* [WORK ITEM] Of the lines below, write out exactly those from the line with "90 degrees clockwise |" through the line with "cobalt drum |", both included, and skip the rest.

* [DATASET CONTENT]
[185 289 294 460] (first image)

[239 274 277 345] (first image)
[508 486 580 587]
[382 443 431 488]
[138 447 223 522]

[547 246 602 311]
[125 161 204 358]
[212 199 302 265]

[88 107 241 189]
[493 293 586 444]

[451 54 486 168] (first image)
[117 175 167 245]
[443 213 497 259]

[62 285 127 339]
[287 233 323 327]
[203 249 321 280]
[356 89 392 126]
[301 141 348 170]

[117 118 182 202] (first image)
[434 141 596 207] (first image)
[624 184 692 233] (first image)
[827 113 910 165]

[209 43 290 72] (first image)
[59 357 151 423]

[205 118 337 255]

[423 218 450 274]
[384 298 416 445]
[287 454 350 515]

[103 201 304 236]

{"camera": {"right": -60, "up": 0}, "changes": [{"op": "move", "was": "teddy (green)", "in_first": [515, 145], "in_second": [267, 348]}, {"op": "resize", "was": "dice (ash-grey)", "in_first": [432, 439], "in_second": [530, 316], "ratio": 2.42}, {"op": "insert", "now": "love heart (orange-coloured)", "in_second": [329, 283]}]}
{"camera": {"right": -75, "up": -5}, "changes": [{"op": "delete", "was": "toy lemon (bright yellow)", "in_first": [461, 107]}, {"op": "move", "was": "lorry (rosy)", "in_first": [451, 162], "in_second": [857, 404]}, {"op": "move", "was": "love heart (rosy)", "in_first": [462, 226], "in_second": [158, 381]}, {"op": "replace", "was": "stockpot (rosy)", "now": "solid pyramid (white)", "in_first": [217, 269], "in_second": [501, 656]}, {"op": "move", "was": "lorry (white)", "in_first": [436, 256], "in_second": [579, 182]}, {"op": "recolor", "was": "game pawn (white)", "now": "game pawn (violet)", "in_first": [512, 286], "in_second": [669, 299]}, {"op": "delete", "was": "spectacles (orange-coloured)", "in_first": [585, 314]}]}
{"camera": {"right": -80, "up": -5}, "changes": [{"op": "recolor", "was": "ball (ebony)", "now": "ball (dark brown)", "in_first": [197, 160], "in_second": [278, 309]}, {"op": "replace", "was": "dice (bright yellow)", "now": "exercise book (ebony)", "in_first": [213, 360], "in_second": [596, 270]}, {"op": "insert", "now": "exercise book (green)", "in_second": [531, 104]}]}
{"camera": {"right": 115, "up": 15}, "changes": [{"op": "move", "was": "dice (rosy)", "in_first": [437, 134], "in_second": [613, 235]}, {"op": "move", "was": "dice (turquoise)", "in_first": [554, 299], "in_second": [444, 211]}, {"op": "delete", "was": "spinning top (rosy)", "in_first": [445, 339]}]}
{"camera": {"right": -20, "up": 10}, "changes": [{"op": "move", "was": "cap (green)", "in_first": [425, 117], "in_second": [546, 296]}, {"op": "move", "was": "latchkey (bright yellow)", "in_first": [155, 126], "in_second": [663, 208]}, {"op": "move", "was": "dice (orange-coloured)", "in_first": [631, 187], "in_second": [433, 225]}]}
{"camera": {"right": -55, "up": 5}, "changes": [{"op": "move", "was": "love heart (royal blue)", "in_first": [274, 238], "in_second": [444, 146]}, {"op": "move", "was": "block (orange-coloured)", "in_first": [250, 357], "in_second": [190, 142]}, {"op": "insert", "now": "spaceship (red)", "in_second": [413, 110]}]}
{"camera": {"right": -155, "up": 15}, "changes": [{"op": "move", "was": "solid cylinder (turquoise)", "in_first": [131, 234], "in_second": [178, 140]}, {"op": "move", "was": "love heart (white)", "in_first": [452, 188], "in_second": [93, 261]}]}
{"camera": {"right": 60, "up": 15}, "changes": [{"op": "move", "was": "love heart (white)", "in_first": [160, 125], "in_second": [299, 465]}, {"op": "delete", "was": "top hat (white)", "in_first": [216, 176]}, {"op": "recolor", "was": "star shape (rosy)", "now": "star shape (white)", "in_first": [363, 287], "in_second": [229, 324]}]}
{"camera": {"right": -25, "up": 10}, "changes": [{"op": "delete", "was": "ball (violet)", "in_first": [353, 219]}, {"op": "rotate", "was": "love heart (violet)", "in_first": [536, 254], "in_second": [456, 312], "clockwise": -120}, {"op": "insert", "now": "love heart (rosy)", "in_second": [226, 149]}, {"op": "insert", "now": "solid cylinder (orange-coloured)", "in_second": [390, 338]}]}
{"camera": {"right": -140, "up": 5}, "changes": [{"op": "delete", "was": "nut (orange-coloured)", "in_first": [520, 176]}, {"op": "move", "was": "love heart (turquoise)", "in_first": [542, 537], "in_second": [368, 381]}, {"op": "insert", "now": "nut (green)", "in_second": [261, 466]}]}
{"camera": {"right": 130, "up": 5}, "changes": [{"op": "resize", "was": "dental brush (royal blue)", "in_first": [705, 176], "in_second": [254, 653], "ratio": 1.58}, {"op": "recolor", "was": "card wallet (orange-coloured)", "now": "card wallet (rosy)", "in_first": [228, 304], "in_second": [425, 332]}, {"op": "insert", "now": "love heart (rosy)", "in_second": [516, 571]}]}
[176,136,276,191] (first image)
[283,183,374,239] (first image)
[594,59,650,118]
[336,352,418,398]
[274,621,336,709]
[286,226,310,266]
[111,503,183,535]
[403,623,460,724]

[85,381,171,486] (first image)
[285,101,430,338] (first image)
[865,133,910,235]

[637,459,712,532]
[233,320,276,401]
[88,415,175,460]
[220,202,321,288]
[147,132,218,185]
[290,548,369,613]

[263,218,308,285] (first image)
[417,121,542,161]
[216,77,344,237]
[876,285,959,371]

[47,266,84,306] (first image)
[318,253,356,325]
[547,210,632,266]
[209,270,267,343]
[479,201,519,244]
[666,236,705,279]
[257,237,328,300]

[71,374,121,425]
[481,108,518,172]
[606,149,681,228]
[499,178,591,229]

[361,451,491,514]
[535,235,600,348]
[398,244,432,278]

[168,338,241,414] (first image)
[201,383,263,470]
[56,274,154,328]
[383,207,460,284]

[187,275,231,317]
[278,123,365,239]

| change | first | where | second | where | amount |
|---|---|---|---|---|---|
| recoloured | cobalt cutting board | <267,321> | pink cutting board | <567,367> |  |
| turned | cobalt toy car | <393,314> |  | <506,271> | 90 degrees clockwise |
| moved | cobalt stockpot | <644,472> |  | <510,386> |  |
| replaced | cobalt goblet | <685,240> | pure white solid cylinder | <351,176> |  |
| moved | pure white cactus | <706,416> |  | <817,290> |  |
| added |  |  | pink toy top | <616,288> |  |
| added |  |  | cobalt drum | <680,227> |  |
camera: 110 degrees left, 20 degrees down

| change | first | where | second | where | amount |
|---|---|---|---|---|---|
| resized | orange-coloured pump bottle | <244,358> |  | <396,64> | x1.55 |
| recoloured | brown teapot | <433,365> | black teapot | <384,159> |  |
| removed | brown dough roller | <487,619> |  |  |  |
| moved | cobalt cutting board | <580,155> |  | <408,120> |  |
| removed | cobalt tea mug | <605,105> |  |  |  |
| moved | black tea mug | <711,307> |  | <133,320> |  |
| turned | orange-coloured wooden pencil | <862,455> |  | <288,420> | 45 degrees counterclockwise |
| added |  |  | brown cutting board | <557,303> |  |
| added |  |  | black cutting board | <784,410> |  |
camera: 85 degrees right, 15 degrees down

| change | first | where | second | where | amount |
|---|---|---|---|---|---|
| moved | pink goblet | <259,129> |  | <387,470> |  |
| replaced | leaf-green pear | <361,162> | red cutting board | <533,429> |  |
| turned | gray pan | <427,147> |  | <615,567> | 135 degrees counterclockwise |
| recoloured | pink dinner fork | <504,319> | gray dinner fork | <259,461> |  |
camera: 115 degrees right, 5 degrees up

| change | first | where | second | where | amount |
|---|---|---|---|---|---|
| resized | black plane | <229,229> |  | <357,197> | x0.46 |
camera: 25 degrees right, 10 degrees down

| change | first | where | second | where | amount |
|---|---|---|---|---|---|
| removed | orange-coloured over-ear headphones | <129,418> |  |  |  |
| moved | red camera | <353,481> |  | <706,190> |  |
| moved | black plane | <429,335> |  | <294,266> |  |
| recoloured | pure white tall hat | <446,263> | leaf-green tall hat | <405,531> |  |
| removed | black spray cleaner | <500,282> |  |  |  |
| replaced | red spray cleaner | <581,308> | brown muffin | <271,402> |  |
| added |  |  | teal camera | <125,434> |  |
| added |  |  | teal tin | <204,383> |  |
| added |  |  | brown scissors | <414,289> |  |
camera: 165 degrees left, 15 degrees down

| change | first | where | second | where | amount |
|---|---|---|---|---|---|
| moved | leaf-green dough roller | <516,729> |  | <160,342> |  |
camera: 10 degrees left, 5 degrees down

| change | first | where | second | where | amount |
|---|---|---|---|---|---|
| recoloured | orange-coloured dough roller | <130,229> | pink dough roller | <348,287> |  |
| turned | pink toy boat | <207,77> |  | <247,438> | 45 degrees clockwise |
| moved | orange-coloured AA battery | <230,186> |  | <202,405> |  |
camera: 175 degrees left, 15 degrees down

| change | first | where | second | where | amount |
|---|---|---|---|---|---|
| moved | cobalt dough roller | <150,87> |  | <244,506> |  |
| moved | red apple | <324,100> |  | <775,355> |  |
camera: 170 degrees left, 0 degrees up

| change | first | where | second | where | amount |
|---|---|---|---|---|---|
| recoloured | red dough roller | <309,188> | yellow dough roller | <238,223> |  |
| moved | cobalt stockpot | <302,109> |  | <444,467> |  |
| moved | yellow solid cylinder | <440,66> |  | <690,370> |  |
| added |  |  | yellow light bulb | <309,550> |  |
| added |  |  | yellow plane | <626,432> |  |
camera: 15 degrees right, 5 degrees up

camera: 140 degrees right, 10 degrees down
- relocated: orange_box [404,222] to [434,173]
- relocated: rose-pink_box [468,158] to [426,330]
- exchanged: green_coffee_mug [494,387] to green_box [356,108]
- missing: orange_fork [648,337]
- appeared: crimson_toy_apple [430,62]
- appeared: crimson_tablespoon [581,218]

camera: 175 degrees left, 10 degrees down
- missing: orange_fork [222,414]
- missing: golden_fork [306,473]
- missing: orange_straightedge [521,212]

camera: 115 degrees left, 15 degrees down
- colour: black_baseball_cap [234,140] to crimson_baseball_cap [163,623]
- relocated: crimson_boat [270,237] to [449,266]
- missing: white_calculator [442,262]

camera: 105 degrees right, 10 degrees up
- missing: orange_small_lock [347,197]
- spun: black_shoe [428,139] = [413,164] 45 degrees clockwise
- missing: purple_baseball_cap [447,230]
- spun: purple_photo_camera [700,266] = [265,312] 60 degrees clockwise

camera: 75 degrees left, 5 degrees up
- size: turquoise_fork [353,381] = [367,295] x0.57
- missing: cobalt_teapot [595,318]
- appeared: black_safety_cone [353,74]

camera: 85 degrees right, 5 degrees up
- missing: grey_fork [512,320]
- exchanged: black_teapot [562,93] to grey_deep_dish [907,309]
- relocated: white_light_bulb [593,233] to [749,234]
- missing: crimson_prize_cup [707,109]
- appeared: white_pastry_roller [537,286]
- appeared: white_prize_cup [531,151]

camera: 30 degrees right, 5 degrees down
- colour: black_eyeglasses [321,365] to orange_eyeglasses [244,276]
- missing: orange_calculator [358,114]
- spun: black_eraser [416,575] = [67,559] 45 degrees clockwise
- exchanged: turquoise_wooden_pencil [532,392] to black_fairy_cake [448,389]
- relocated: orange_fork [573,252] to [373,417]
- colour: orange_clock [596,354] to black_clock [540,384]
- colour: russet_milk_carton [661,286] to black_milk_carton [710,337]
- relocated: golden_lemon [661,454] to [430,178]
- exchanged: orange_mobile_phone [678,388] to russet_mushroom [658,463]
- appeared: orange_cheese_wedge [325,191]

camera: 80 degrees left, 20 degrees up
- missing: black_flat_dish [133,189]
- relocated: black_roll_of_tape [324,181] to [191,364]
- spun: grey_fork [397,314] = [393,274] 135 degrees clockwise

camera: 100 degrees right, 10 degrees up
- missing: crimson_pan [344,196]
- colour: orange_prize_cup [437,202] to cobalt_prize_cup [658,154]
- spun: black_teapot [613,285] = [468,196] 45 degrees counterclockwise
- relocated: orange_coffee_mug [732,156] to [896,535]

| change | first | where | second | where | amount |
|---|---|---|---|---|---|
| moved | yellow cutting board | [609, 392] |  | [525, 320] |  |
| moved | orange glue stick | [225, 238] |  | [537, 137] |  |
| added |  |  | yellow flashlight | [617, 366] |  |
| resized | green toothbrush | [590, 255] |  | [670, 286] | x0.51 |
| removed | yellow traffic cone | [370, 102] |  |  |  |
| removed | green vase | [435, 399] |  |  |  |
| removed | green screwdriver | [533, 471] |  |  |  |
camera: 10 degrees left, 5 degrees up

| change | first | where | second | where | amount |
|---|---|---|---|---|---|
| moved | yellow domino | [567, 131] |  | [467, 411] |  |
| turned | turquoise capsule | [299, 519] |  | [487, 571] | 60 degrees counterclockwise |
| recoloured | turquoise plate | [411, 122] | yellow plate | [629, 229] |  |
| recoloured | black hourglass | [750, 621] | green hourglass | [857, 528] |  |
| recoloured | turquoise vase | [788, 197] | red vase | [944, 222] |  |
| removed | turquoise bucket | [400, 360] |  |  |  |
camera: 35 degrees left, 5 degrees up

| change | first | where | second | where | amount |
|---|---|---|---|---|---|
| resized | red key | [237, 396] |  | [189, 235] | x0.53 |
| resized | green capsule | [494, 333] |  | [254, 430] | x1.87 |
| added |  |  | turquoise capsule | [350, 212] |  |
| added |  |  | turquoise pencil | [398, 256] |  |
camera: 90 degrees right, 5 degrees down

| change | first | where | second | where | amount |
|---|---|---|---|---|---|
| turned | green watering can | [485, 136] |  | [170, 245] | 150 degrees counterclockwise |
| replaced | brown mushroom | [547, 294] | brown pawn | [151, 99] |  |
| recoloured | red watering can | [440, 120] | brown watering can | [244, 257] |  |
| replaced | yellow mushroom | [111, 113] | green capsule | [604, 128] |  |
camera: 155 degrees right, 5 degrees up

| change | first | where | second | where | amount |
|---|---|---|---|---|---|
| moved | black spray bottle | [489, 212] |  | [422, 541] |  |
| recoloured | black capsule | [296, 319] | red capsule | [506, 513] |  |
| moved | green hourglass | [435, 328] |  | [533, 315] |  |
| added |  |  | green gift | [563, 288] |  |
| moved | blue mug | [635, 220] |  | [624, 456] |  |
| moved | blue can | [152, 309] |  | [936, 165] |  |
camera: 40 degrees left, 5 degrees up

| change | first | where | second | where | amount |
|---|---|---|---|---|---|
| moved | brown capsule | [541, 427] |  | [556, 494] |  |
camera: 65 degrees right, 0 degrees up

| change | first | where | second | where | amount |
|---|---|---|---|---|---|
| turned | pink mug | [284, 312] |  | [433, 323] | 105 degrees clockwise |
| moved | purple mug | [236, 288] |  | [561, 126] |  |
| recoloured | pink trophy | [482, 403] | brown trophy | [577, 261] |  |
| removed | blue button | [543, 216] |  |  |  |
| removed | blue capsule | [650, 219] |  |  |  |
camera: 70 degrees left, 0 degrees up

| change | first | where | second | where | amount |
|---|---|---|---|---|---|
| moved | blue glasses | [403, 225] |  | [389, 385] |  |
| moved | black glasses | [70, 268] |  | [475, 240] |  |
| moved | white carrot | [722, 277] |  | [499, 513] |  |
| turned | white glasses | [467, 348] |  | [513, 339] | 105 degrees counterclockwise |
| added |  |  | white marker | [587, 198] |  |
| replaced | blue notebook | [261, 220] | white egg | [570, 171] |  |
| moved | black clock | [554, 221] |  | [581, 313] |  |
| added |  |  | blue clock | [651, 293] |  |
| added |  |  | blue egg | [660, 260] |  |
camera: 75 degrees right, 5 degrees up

* [WORKED SOLUTION]
| turned | cobalt toy car | <393,314> |  | <506,271> | 90 degrees clockwise |
| moved | cobalt stockpot | <644,472> |  | <510,386> |  |
| replaced | cobalt goblet | <685,240> | pure white solid cylinder | <351,176> |  |
| moved | pure white cactus | <706,416> |  | <817,290> |  |
| added |  |  | pink toy top | <616,288> |  |
| added |  |  | cobalt drum | <680,227> |  |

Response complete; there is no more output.